* Task item:
If a line in the records below contains the word "none", return that line.

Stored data
--- START ---
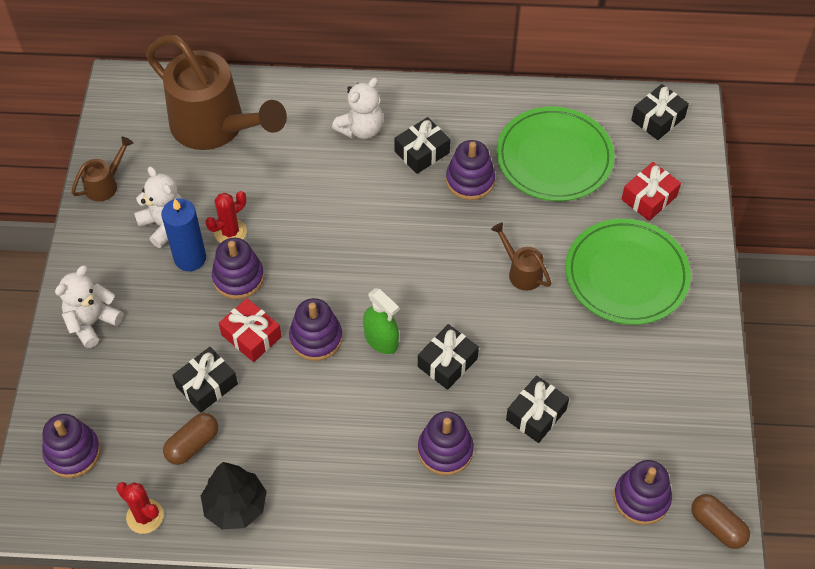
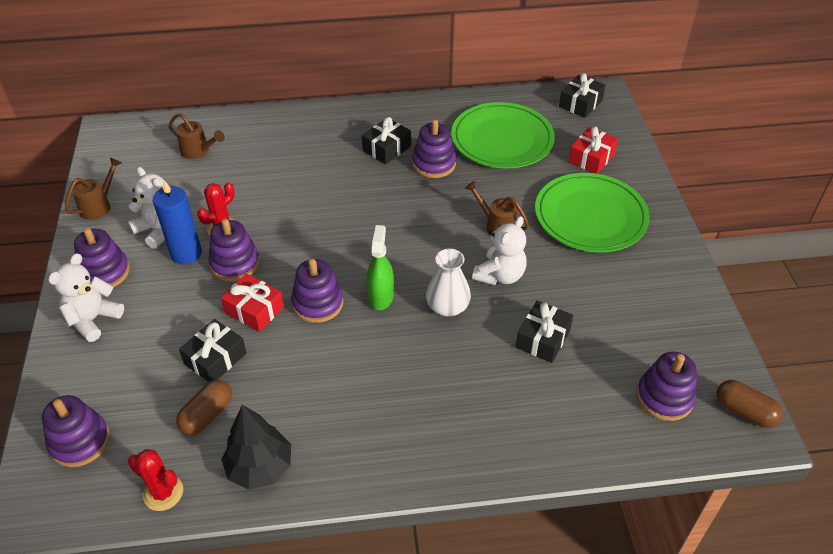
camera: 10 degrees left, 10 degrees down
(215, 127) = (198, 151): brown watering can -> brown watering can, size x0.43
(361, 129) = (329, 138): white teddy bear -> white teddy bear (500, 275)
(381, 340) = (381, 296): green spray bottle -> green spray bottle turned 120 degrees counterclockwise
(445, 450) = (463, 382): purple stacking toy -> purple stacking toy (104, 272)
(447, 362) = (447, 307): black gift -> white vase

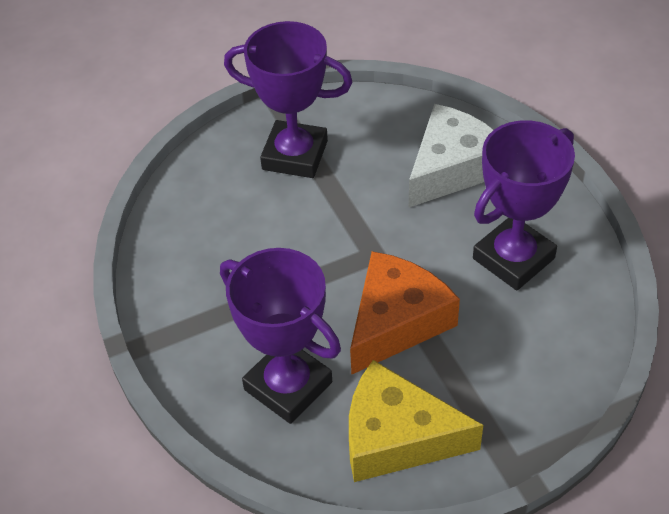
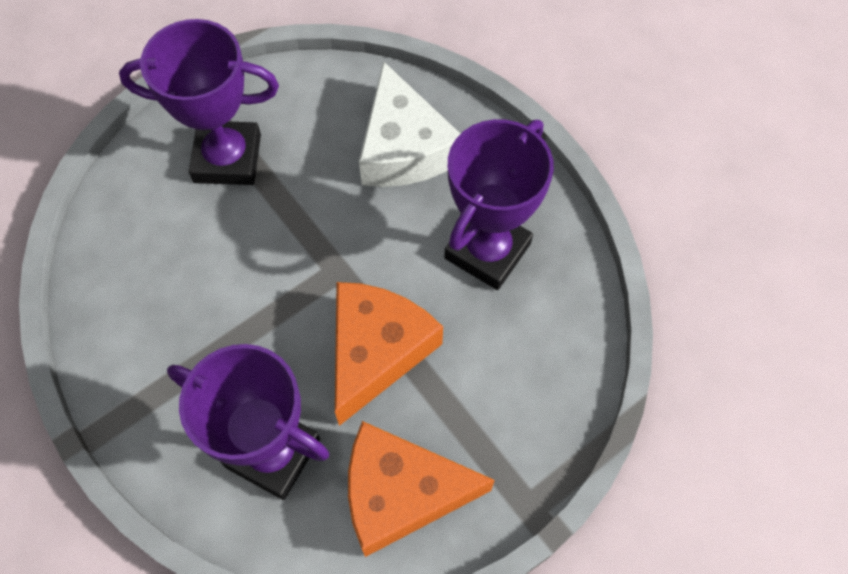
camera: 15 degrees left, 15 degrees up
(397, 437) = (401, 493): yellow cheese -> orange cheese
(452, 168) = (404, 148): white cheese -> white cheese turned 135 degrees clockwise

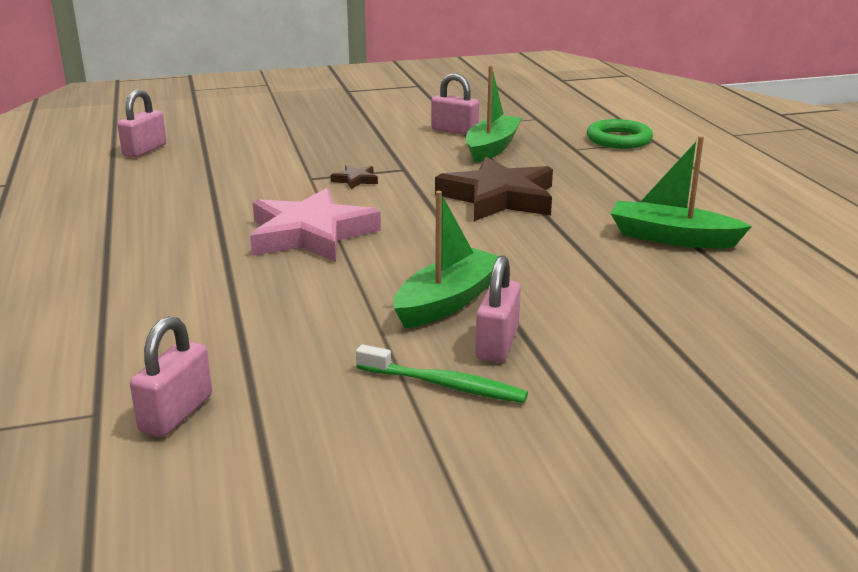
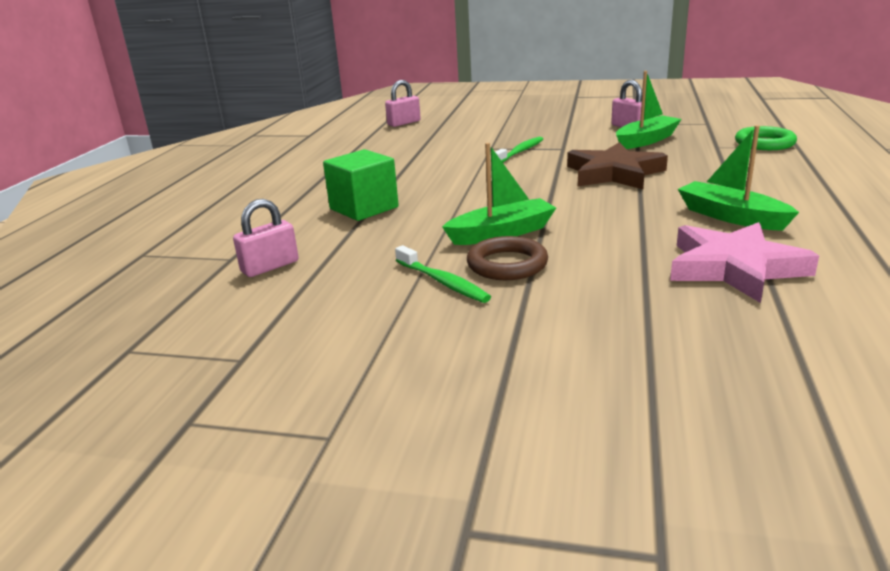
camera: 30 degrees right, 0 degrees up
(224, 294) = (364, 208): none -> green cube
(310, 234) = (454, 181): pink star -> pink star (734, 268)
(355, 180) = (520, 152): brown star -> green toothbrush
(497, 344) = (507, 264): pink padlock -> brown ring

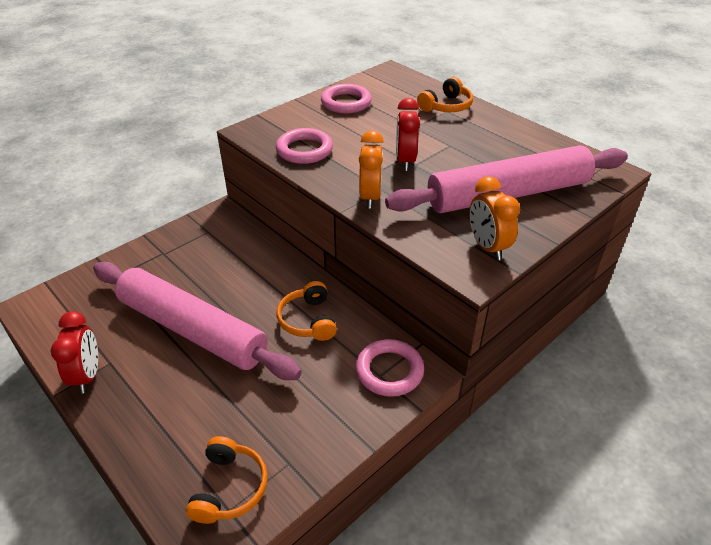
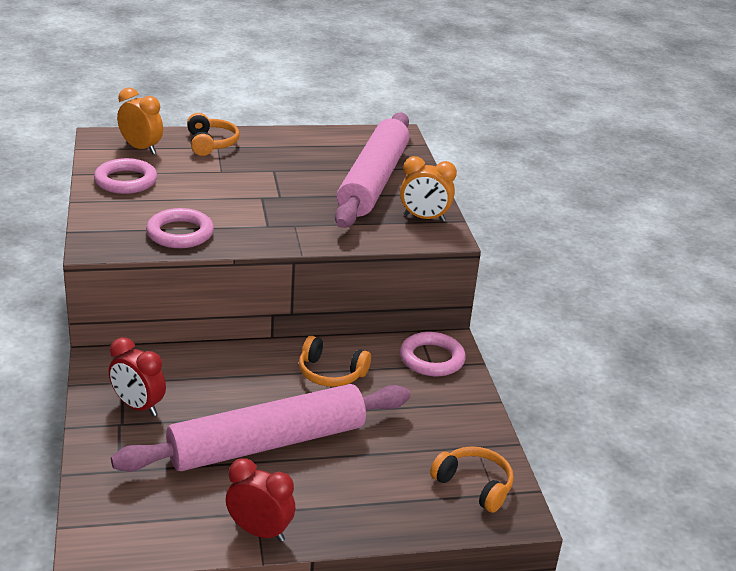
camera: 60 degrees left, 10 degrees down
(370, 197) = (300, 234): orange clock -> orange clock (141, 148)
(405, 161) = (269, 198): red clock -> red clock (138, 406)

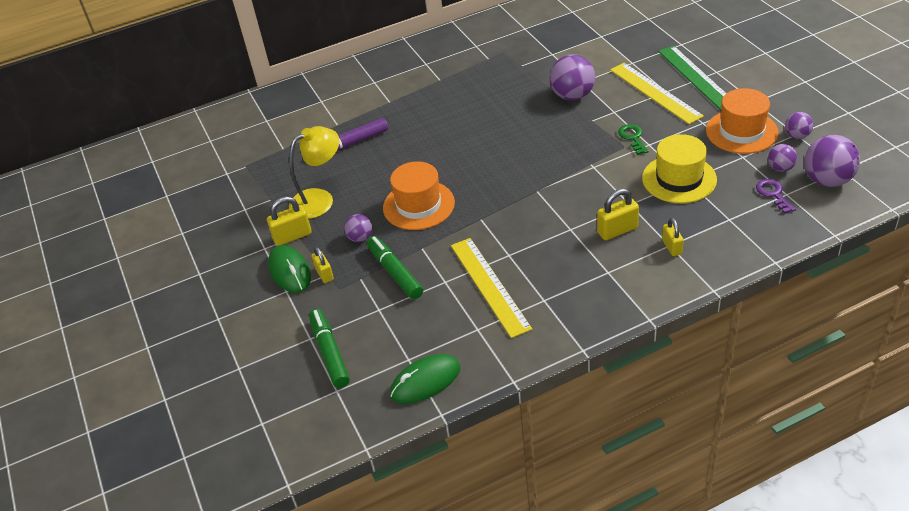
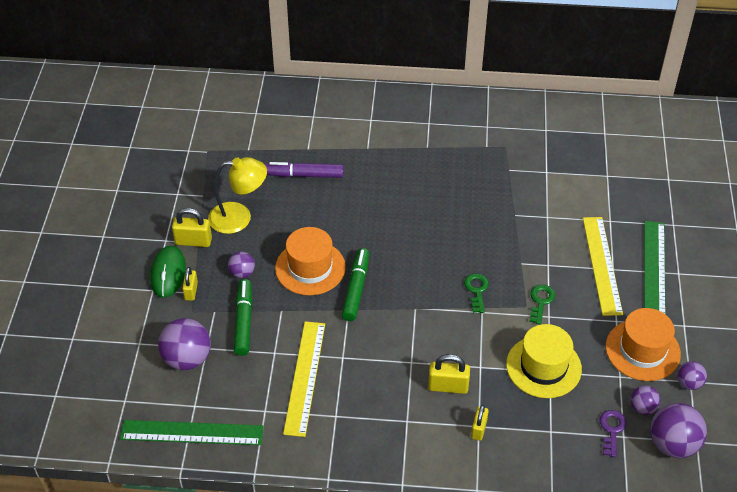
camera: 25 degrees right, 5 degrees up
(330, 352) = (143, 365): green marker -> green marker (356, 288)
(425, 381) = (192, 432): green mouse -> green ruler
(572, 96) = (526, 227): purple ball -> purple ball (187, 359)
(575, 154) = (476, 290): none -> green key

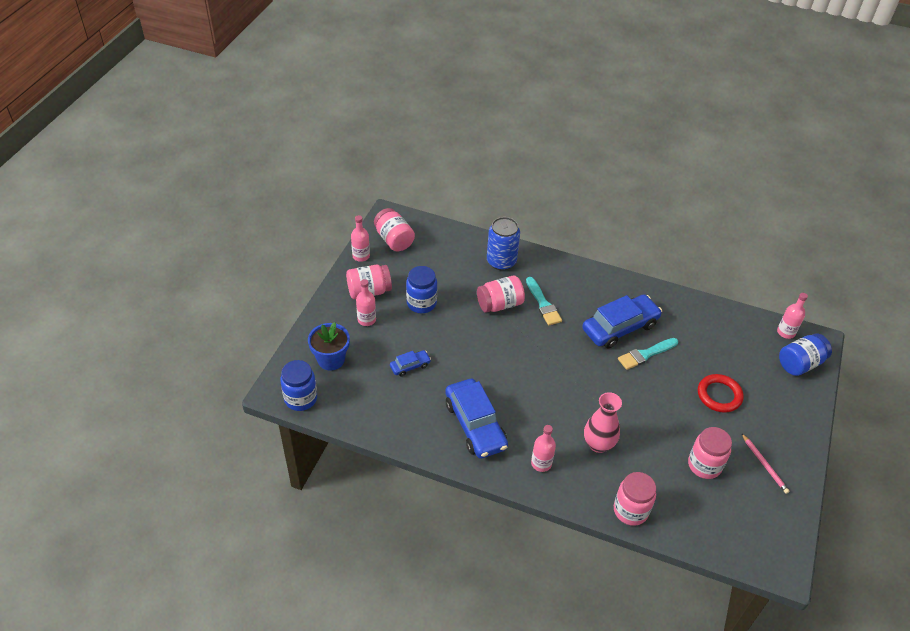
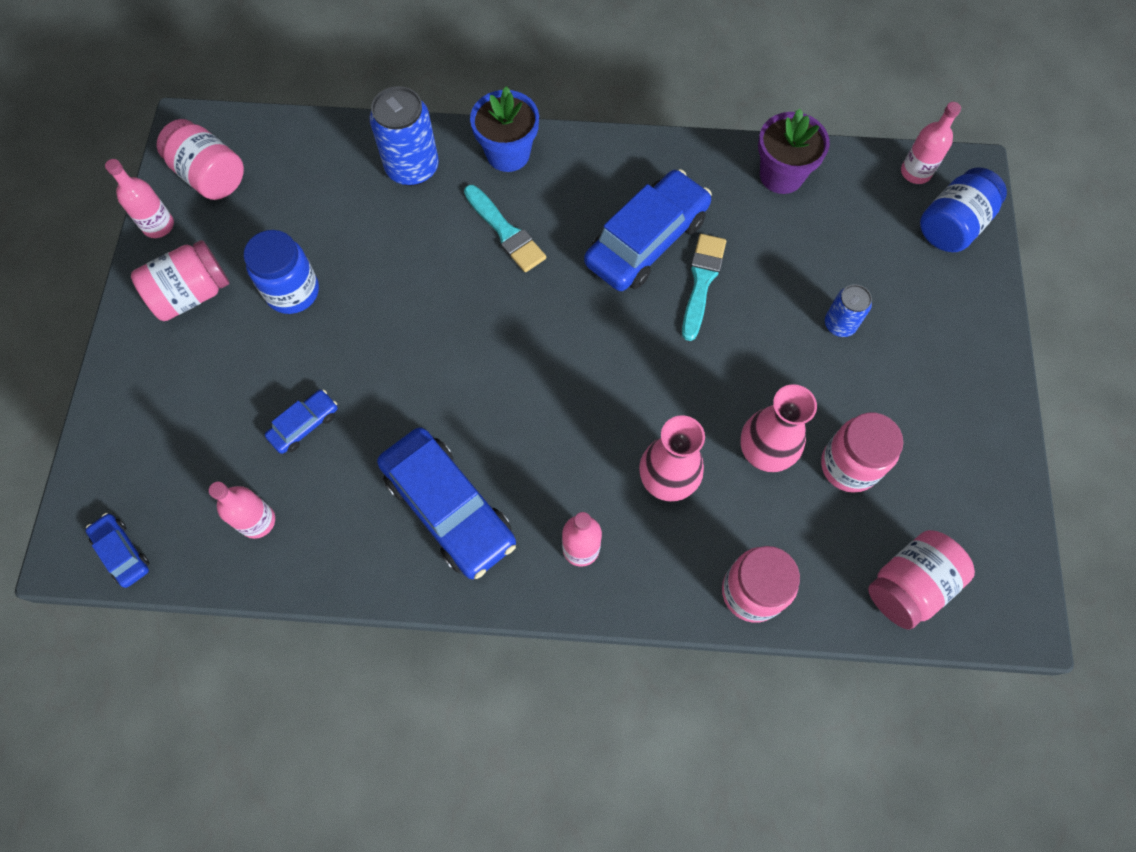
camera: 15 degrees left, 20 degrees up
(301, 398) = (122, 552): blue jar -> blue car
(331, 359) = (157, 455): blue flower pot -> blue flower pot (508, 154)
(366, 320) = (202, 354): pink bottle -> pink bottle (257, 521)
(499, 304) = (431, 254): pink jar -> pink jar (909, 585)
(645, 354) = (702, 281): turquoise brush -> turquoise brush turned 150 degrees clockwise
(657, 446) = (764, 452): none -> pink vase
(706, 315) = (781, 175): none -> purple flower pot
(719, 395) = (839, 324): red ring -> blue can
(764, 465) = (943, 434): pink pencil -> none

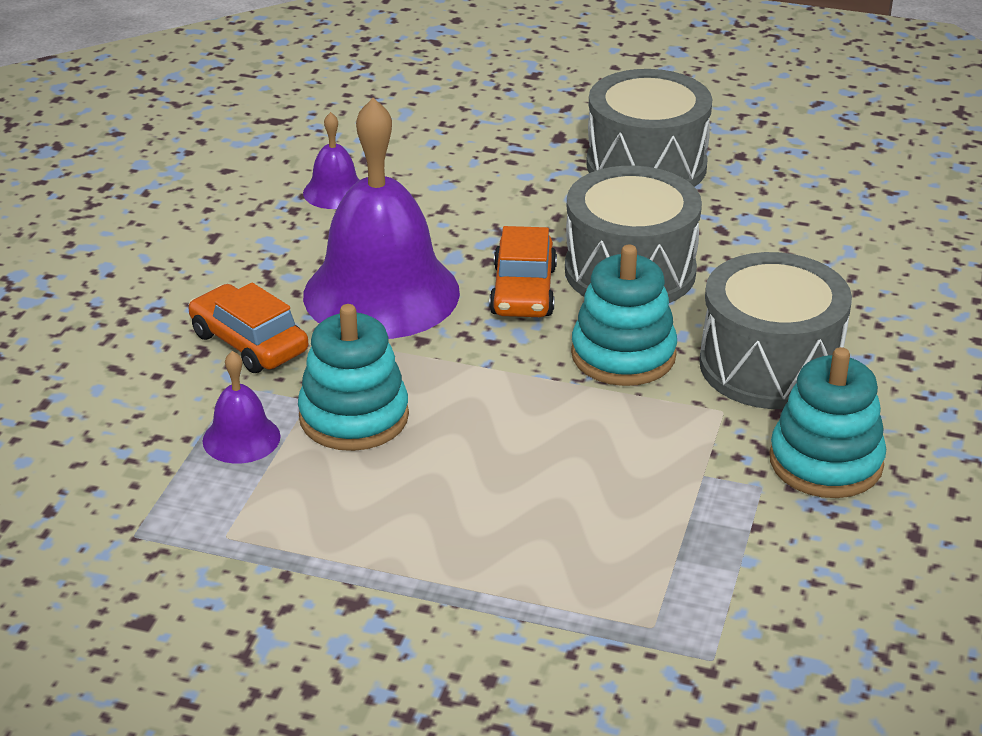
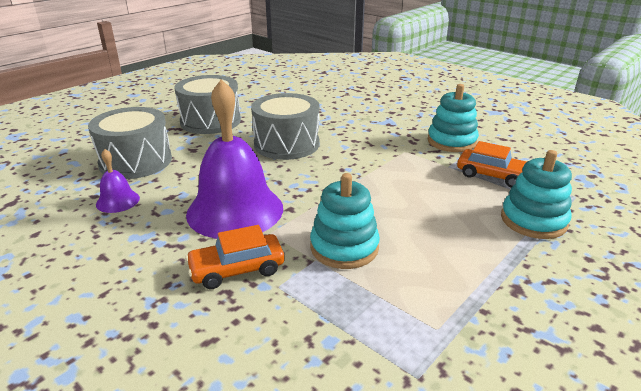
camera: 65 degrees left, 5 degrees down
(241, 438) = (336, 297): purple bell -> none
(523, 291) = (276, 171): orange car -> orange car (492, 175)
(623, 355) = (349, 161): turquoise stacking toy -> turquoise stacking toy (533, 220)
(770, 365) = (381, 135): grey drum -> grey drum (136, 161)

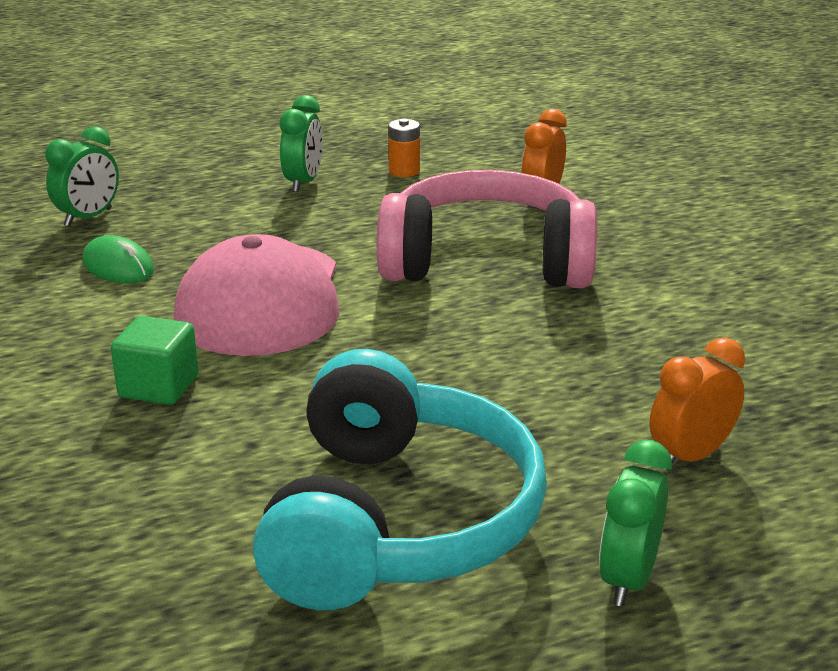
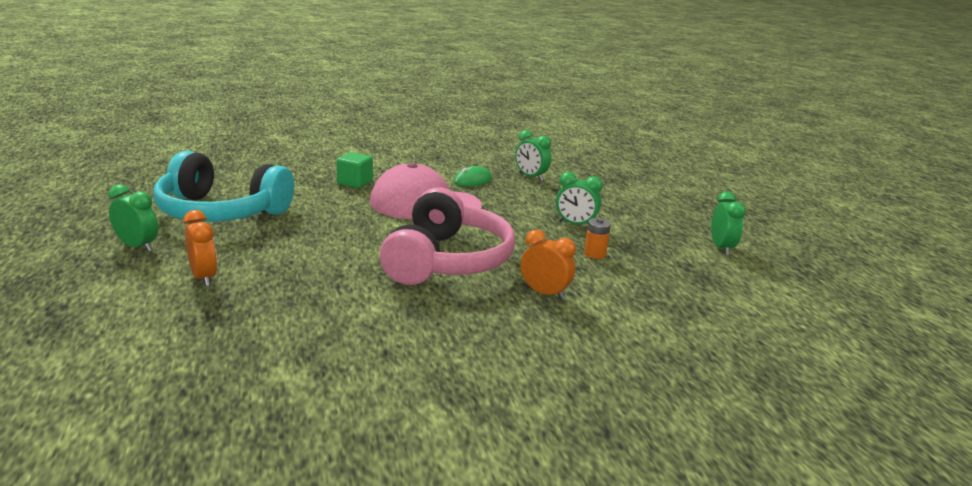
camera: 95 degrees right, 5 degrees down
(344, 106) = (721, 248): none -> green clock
--- END ---
* Answer:
(224, 294) = (364, 208): none -> green cube
(575, 154) = (476, 290): none -> green key
(657, 446) = (764, 452): none -> pink vase
(706, 315) = (781, 175): none -> purple flower pot
(764, 465) = (943, 434): pink pencil -> none
(241, 438) = (336, 297): purple bell -> none
(344, 106) = (721, 248): none -> green clock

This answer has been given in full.